━━━ Supplied records

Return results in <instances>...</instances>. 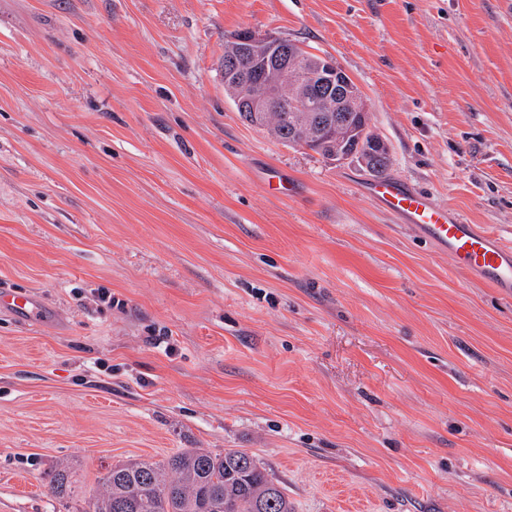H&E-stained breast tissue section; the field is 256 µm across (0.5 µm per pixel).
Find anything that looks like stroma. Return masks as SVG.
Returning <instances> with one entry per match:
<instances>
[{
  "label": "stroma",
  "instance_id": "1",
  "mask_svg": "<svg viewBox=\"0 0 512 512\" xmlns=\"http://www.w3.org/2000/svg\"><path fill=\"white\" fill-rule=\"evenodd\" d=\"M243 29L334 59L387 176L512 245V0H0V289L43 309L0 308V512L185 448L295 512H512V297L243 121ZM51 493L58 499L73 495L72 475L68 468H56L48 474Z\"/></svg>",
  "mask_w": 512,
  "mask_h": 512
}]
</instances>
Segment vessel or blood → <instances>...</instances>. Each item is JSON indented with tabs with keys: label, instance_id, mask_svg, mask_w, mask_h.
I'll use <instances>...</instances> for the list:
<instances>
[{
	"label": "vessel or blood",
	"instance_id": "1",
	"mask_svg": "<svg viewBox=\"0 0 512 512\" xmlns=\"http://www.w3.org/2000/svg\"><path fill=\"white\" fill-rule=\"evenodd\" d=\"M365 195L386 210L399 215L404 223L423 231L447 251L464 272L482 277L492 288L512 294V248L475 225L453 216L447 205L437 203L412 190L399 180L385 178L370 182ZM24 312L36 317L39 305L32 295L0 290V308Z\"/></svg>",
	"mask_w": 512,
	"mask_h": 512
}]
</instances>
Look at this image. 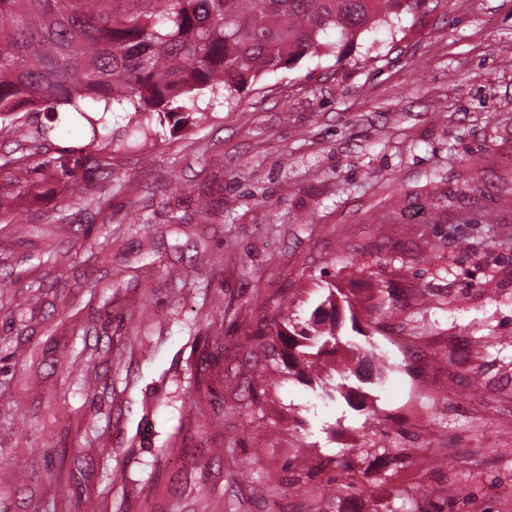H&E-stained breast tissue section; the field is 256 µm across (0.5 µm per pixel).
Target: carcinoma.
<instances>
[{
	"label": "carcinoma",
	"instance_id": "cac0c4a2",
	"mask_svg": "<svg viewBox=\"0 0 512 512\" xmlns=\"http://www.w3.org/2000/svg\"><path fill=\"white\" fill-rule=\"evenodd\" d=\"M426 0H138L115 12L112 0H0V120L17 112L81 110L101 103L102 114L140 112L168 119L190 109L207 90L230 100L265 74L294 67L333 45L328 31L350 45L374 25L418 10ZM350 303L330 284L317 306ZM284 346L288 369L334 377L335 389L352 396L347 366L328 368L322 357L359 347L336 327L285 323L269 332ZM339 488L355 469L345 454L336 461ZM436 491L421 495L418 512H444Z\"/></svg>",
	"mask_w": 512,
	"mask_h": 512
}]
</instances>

━━━━━━
━━━ Supplied records

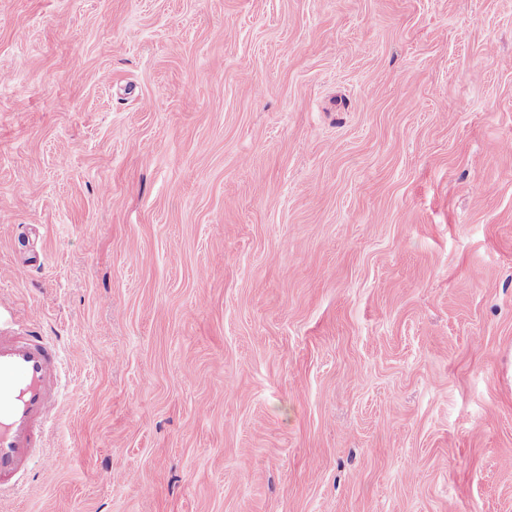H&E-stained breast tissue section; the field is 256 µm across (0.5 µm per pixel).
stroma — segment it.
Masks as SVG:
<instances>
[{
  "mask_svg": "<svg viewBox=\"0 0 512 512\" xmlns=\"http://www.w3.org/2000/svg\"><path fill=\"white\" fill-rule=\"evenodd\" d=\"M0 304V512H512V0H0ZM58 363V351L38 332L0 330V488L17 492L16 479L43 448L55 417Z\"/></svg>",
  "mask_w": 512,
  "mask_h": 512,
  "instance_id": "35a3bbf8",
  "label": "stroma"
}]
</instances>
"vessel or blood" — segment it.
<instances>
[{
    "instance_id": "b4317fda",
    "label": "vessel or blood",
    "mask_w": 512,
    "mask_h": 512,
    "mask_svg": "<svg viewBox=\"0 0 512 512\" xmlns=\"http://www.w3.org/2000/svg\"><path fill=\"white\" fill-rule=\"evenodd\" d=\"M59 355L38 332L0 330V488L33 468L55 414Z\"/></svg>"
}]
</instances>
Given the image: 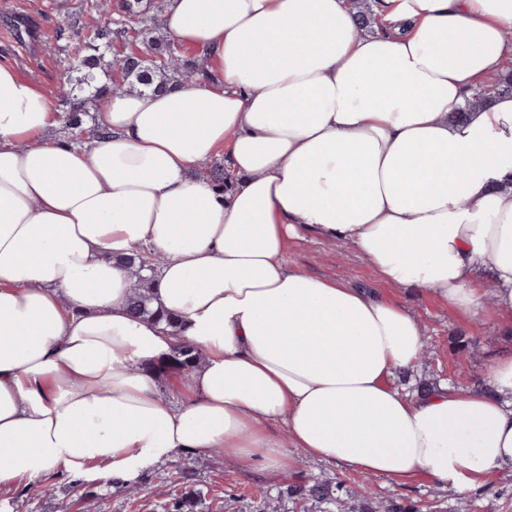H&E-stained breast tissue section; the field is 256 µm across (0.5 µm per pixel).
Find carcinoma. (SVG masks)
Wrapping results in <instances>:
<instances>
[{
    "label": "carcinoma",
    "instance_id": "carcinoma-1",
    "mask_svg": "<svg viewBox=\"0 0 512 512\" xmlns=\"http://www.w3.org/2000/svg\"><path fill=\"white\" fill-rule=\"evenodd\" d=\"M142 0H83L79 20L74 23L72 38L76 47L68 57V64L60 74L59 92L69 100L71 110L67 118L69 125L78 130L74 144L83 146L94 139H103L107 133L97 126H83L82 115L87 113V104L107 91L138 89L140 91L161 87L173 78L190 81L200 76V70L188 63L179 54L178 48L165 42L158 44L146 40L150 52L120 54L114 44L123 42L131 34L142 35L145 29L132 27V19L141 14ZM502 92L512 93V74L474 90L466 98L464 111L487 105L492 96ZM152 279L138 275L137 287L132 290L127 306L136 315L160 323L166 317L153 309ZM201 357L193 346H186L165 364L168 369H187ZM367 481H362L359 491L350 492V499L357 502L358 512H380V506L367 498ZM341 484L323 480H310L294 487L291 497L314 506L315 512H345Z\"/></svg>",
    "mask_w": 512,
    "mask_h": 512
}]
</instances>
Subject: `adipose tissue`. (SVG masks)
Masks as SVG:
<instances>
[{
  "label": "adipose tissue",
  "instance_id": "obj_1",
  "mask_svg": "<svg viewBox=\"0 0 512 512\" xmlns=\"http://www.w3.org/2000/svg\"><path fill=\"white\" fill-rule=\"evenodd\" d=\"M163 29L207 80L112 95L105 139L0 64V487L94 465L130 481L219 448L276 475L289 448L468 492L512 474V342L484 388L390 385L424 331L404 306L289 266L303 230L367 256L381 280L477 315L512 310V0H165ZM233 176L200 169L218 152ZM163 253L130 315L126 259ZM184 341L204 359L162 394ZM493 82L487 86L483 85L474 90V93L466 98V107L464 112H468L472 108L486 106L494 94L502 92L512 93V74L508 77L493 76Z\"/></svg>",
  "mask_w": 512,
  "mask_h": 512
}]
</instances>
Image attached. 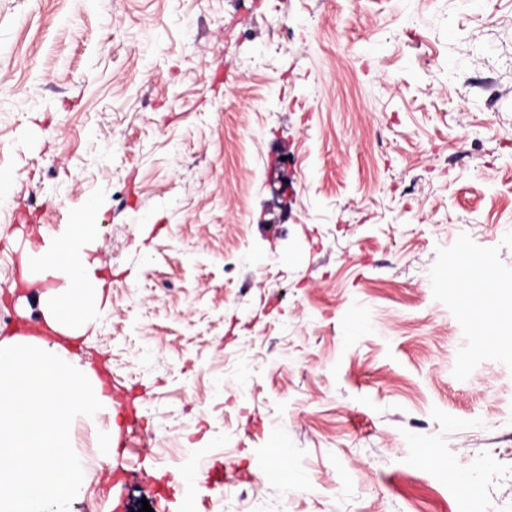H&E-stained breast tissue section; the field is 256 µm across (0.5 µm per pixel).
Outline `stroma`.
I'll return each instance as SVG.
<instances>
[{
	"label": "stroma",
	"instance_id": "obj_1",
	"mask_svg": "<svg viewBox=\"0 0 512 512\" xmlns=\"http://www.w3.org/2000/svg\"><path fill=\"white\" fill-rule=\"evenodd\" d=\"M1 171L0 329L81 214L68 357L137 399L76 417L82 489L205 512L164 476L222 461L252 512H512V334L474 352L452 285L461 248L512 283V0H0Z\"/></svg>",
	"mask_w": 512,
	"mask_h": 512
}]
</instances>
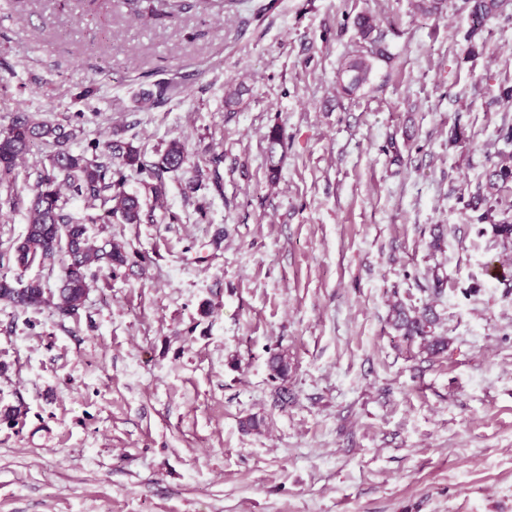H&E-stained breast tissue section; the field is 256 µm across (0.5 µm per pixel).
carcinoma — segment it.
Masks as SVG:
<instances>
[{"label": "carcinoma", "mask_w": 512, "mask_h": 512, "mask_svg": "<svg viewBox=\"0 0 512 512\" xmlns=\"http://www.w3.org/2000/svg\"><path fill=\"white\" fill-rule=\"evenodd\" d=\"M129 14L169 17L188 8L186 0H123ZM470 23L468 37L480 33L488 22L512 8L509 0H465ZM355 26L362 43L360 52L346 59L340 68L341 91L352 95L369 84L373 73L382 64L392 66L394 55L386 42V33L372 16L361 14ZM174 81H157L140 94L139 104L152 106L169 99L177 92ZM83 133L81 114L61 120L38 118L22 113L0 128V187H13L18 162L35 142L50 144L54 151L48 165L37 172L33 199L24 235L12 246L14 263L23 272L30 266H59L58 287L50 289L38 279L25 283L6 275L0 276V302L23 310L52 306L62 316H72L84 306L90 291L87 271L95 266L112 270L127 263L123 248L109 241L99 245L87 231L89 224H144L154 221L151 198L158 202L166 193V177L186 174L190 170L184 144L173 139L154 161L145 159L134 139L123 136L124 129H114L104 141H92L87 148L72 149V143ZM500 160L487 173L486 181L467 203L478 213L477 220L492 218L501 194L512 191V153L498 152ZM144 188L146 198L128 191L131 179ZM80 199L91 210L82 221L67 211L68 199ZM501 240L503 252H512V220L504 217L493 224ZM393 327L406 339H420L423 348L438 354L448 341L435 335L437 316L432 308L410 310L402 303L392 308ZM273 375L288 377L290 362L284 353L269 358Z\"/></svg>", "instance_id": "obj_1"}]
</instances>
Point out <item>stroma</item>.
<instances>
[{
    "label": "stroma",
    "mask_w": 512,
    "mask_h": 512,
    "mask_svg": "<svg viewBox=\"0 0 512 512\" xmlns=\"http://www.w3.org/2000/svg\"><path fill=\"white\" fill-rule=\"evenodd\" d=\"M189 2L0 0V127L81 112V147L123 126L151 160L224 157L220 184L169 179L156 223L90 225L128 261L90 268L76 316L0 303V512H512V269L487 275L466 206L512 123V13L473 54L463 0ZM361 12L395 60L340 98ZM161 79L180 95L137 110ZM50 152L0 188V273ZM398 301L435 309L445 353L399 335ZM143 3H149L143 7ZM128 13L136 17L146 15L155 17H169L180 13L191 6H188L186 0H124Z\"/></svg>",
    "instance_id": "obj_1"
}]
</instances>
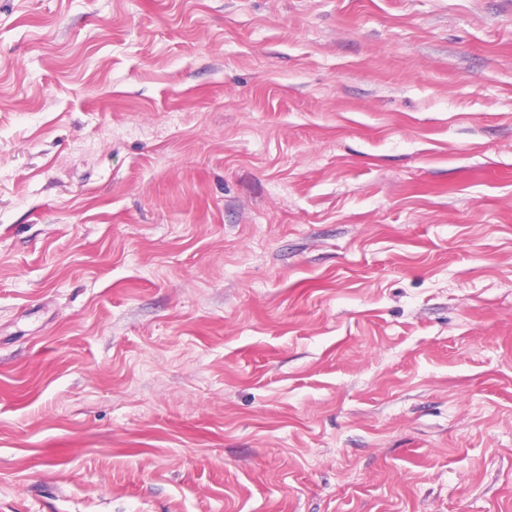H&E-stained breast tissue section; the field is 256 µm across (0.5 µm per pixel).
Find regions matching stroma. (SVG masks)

━━━━━━

→ **To do**: Give back exactly the lines from the one containing "carcinoma — segment it." to the one containing "Find regions matching stroma. (SVG masks)", both included, and no pictures.

→ **Exercise result**:
carcinoma — segment it.
Masks as SVG:
<instances>
[{"label": "carcinoma", "mask_w": 512, "mask_h": 512, "mask_svg": "<svg viewBox=\"0 0 512 512\" xmlns=\"http://www.w3.org/2000/svg\"><path fill=\"white\" fill-rule=\"evenodd\" d=\"M129 14L169 17L188 8L186 0H123ZM470 23L468 37L480 33L488 22L512 8L509 0H465ZM355 26L362 43L360 52L346 59L340 68L341 91L352 95L369 84L373 73L382 64L392 66L394 55L386 42V33L372 16L361 14ZM174 81H157L140 94L139 104L152 106L169 99L177 92ZM83 133L81 114L61 120L38 118L22 113L0 128V187H13L18 162L35 142L50 144L54 151L48 165L37 172L33 199L24 235L12 246L14 263L23 272L30 266H59L58 287L50 289L38 279L25 283L6 275L0 276V302L23 310L52 306L62 316H72L84 306L90 291L87 271L95 266L112 270L127 263L123 248L109 241L99 245L87 231L89 224H144L154 221L151 198L158 202L166 193V177L186 174L190 170L184 144L173 139L154 161L145 159L134 139L123 136L124 129H114L104 141H92L87 148L72 149V143ZM500 160L487 173L486 181L467 203L478 213L477 220L492 218L501 194L512 191V153L498 152ZM144 188L146 198L128 191L131 179ZM80 199L91 210L82 221L67 211L68 199ZM501 240L503 252H512V220L504 217L493 224ZM393 327L406 339H420L423 348L438 354L448 341L435 335L437 316L432 308L410 310L402 303L392 308ZM273 375L288 377L290 362L284 353L269 358Z\"/></svg>", "instance_id": "obj_1"}]
</instances>
Point out <item>stroma</item>.
<instances>
[{
    "label": "stroma",
    "mask_w": 512,
    "mask_h": 512,
    "mask_svg": "<svg viewBox=\"0 0 512 512\" xmlns=\"http://www.w3.org/2000/svg\"><path fill=\"white\" fill-rule=\"evenodd\" d=\"M189 2L0 0V127L81 112V147L123 126L151 160L224 157L220 184L169 179L156 223L90 225L128 261L90 268L76 316L0 303V512H512V269L487 275L466 206L512 123V13L473 54L463 0ZM361 12L395 60L340 98ZM161 79L180 95L137 110ZM50 152L0 188V273ZM398 301L435 309L445 353L399 335ZM143 3H149L143 7ZM128 13L136 17L146 15L155 17H169L180 13L191 6H188L186 0H124Z\"/></svg>",
    "instance_id": "obj_1"
}]
</instances>
H&E-stained breast tissue section; the field is 256 µm across (0.5 µm per pixel).
Find regions matching stroma. (SVG masks)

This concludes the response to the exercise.